[Opening THE DATA section]
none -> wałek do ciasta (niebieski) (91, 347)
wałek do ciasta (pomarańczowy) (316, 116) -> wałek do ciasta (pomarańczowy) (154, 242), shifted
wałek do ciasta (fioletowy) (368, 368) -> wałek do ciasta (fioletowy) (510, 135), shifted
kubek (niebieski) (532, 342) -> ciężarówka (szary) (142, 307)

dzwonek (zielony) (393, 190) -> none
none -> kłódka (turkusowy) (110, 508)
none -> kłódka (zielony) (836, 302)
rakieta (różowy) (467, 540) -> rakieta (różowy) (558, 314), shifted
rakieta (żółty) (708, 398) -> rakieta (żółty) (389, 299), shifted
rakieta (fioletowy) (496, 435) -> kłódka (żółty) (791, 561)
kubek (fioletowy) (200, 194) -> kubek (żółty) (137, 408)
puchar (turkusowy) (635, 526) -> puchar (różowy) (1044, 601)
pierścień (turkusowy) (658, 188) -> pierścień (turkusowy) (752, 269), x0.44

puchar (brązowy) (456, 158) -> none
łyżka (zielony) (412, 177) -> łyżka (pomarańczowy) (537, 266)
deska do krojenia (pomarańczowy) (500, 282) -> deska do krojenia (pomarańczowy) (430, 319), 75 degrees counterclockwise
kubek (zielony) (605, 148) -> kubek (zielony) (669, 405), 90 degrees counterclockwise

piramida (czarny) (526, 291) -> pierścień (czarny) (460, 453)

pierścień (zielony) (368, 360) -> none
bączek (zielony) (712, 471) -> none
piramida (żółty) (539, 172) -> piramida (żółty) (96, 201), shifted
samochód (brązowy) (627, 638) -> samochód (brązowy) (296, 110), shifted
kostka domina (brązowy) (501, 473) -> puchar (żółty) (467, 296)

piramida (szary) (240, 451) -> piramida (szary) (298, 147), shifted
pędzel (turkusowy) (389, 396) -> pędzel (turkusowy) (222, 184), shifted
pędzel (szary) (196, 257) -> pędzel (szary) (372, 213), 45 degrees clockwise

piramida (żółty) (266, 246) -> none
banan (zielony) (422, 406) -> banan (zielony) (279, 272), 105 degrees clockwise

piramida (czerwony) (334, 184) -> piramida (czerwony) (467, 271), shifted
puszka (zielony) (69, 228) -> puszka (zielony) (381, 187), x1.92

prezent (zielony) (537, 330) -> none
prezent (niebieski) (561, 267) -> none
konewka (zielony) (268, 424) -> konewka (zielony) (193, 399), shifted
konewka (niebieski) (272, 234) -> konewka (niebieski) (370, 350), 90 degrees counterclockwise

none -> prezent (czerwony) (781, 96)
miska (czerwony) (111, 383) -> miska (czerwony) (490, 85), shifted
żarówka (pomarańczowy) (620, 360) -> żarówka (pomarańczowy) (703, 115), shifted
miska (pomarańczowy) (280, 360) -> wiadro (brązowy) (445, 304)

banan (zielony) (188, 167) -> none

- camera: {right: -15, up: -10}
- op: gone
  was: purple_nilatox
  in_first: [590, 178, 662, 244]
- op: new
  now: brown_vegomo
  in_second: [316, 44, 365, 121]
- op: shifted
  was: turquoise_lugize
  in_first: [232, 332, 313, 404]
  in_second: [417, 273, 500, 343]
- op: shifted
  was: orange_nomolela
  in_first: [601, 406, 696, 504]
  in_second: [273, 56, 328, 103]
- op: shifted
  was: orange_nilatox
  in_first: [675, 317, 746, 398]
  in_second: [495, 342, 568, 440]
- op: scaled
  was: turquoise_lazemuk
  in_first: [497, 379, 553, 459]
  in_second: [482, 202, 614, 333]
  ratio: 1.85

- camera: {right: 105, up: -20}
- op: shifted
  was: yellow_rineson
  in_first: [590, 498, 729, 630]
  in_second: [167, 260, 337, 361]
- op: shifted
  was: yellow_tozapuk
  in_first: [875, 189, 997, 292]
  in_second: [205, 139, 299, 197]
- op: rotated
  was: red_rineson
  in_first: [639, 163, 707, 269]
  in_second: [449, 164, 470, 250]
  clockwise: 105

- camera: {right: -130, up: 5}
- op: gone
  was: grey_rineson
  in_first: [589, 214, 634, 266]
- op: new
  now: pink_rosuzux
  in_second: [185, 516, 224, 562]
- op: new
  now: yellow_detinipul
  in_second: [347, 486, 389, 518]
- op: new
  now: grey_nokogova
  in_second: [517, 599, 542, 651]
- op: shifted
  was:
[Closing THE DATA section]
## [YOUR ASSIGNMENT]
Up to and including the line that holds "wałek do ciasta (fioletowy) (368, 368)", reproduce the records above exactly from their first line, and give nothing else.

## [ANSWER BELOW]
none -> wałek do ciasta (niebieski) (91, 347)
wałek do ciasta (pomarańczowy) (316, 116) -> wałek do ciasta (pomarańczowy) (154, 242), shifted
wałek do ciasta (fioletowy) (368, 368) -> wałek do ciasta (fioletowy) (510, 135), shifted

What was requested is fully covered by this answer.